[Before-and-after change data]
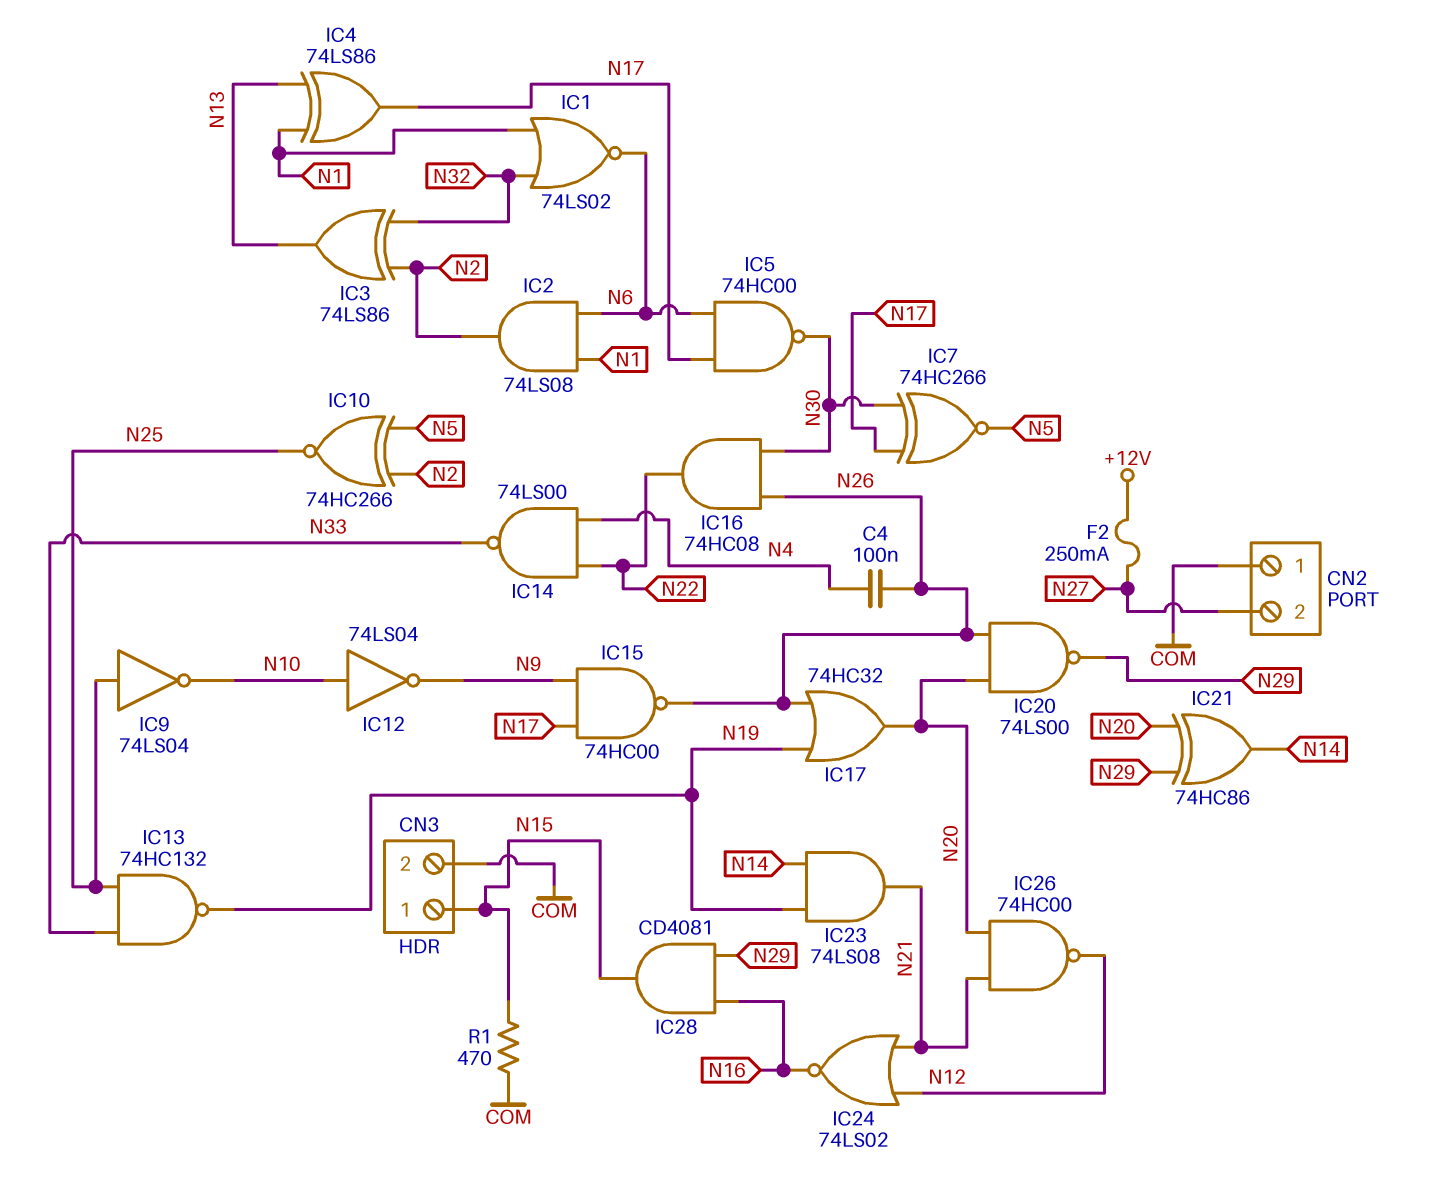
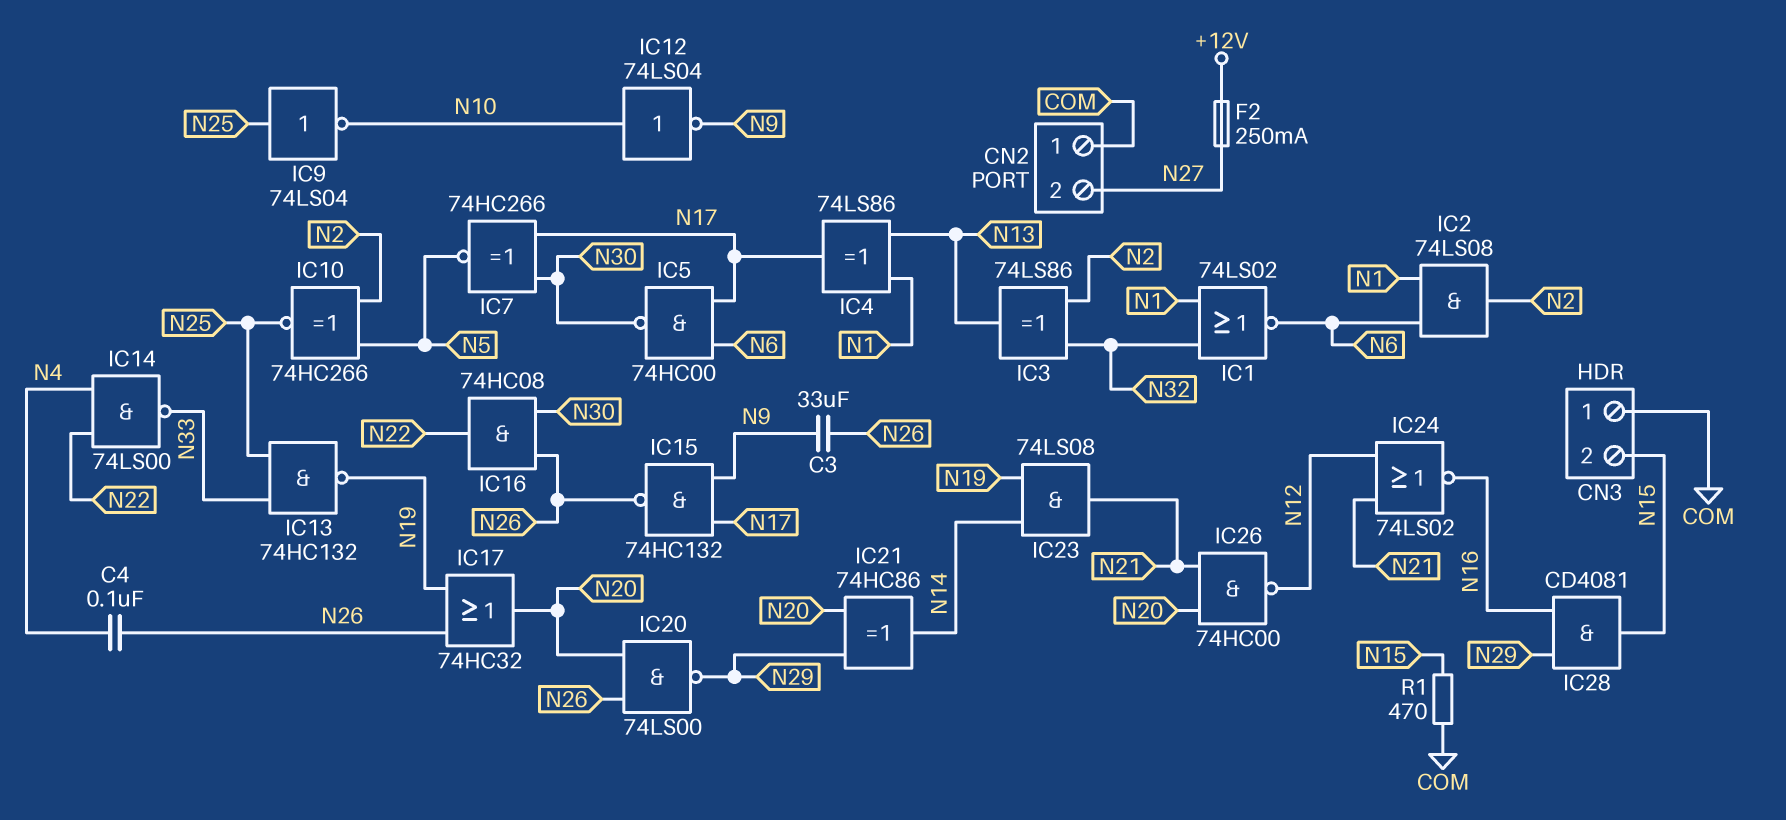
C3: none -> 33uF (N9, N26)
CN3 pin 1: N15 -> COM
CN3 pin 2: COM -> N15
IC15: NAND 74HC00 (in N9, in N17, out N26) -> NAND 74HC132 (in N9, in N17, out N26)

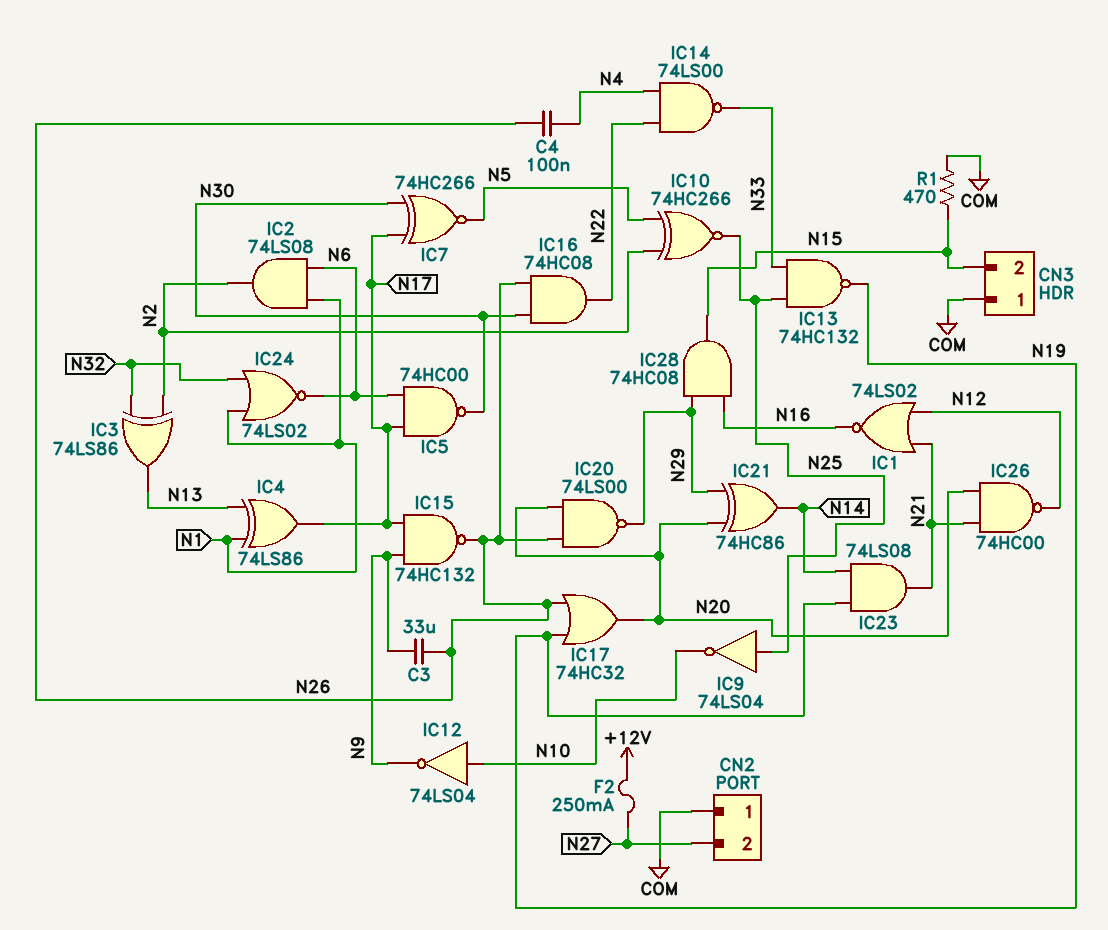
IC1: NOR 74LS02 (in N1, in N32, out N6) -> NOR 74LS02 (in N12, in N21, out N16)
IC24: NOR 74LS02 (in N12, in N21, out N16) -> NOR 74LS02 (in N1, in N32, out N6)
IC28: AND CD4081 (in N16, in N29, out N15) -> AND 74HC08 (in N16, in N29, out N15)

Exercise » Would it be possible to print the records above verbatim, pictures omitted?

Answer box »
C3: none -> 33uF (N9, N26)
CN3 pin 1: N15 -> COM
CN3 pin 2: COM -> N15
IC15: NAND 74HC00 (in N9, in N17, out N26) -> NAND 74HC132 (in N9, in N17, out N26)

IC1: NOR 74LS02 (in N1, in N32, out N6) -> NOR 74LS02 (in N12, in N21, out N16)
IC24: NOR 74LS02 (in N12, in N21, out N16) -> NOR 74LS02 (in N1, in N32, out N6)
IC28: AND CD4081 (in N16, in N29, out N15) -> AND 74HC08 (in N16, in N29, out N15)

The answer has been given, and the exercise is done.